What is being asked:
Copy each line below in which the word "RFID" occurs.

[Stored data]
┄┄┄┄┄┄┄┄┄┄

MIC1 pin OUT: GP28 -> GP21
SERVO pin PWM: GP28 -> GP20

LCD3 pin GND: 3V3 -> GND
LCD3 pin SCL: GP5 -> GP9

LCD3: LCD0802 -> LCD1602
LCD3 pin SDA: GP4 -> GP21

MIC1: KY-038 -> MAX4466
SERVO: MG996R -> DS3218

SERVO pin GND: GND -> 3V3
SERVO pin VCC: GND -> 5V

┄┄┄┄┄┄┄┄┄┄

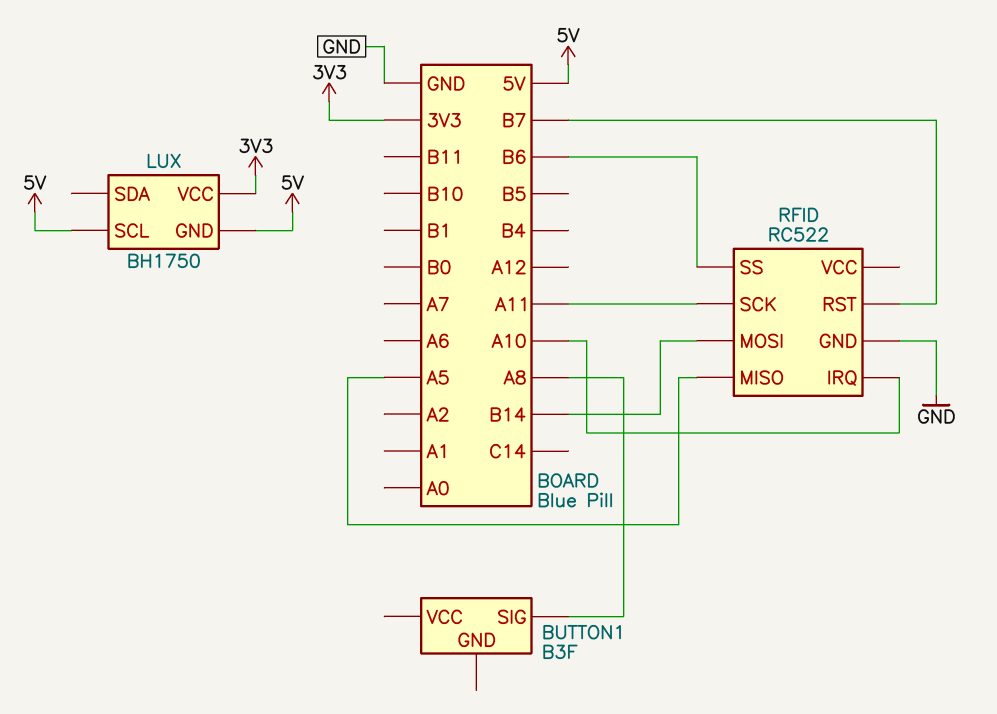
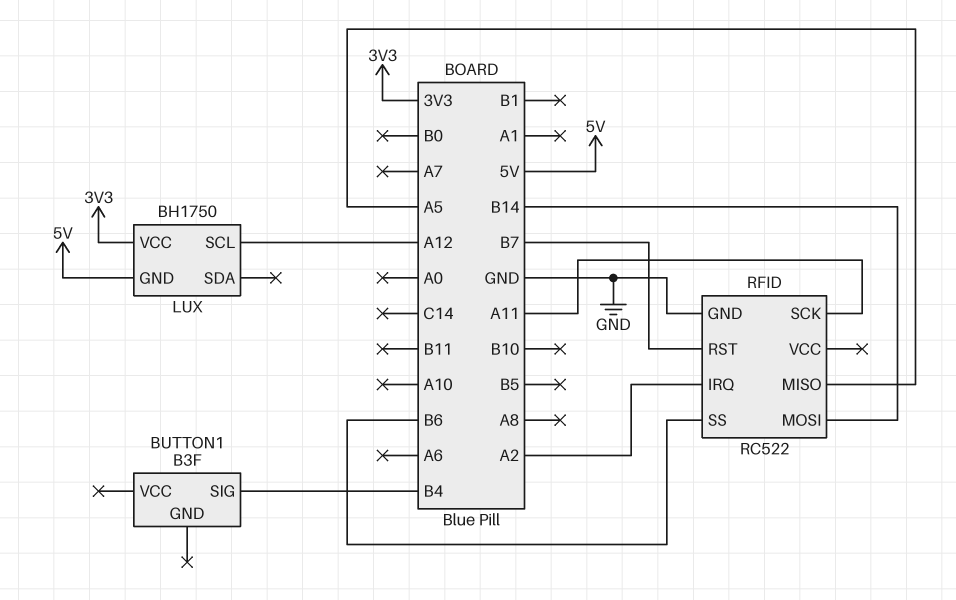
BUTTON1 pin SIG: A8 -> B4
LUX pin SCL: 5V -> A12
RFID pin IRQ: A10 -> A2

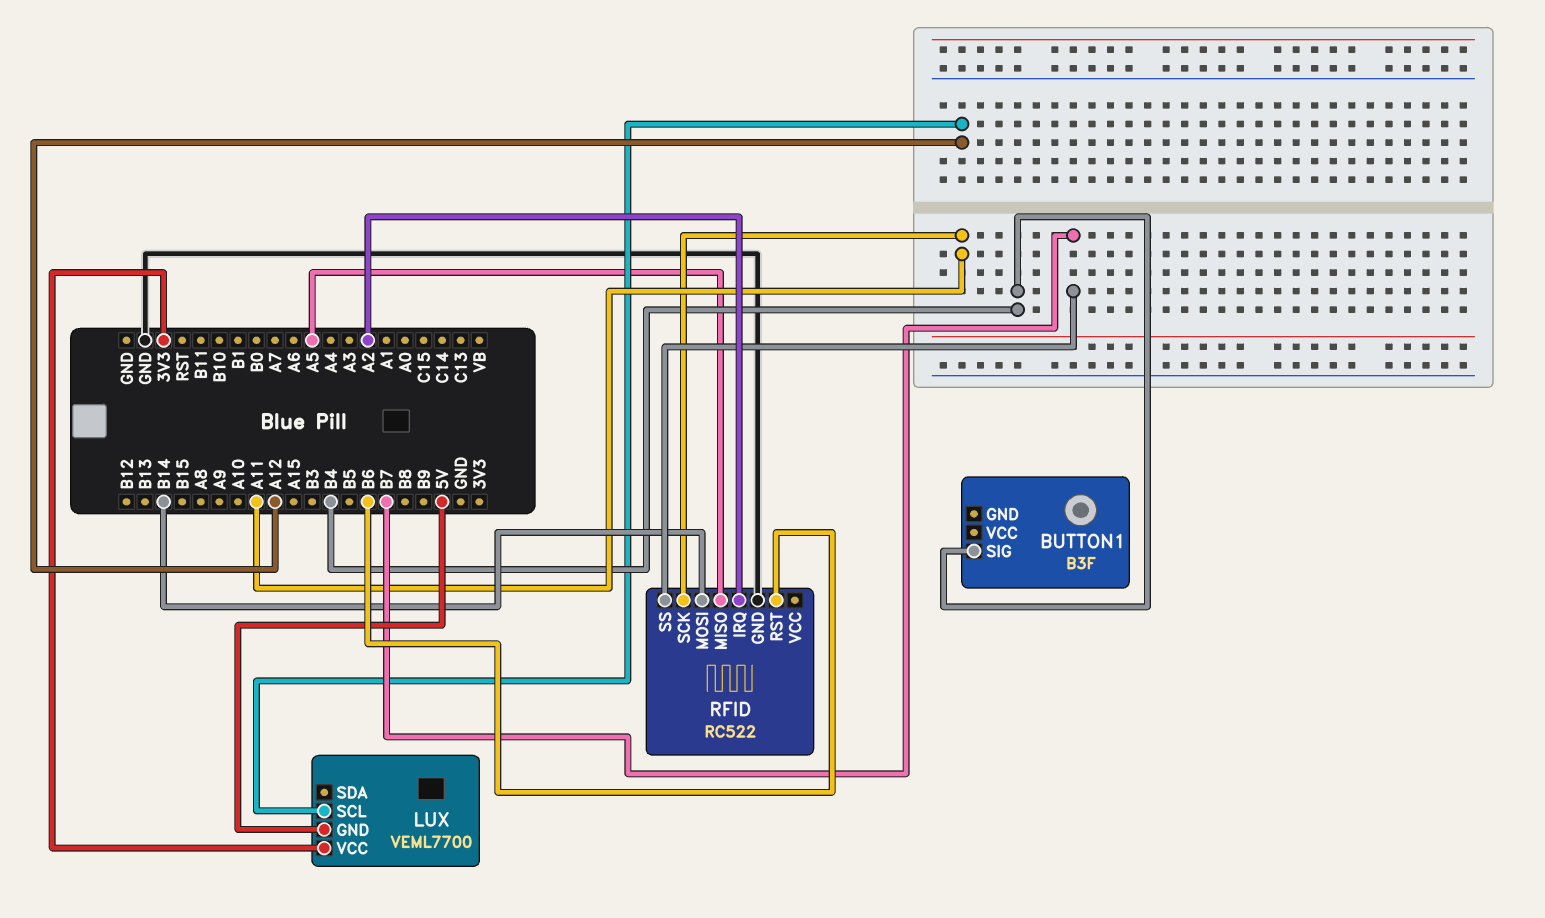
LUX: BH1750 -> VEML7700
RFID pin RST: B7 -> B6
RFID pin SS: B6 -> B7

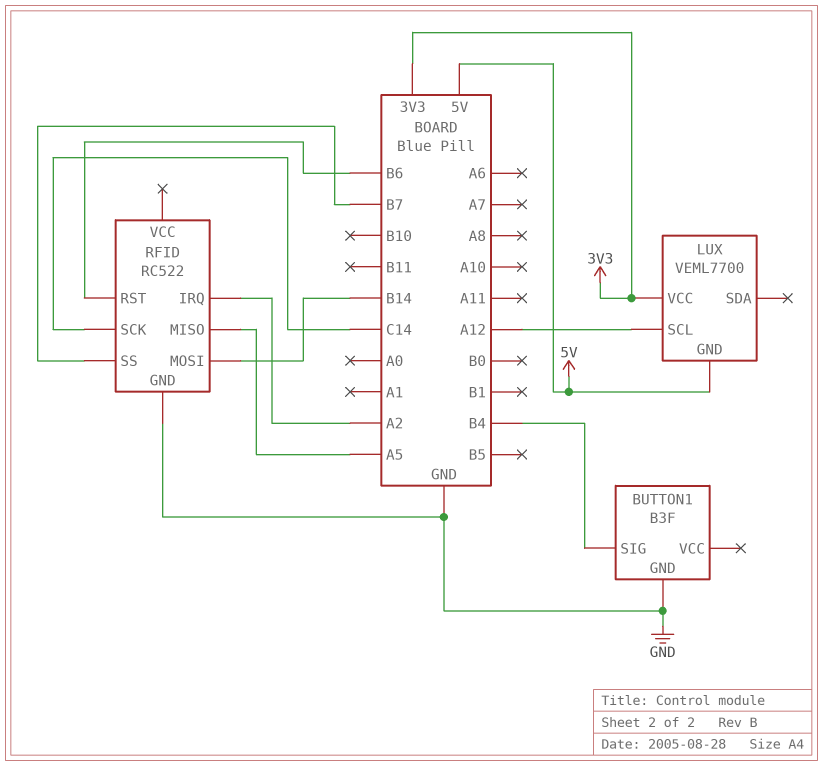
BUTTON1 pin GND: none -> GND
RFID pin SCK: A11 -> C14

┄┄┄┄┄┄┄┄┄┄

Reply to the task:
RFID pin IRQ: A10 -> A2
RFID pin RST: B7 -> B6
RFID pin SS: B6 -> B7
RFID pin SCK: A11 -> C14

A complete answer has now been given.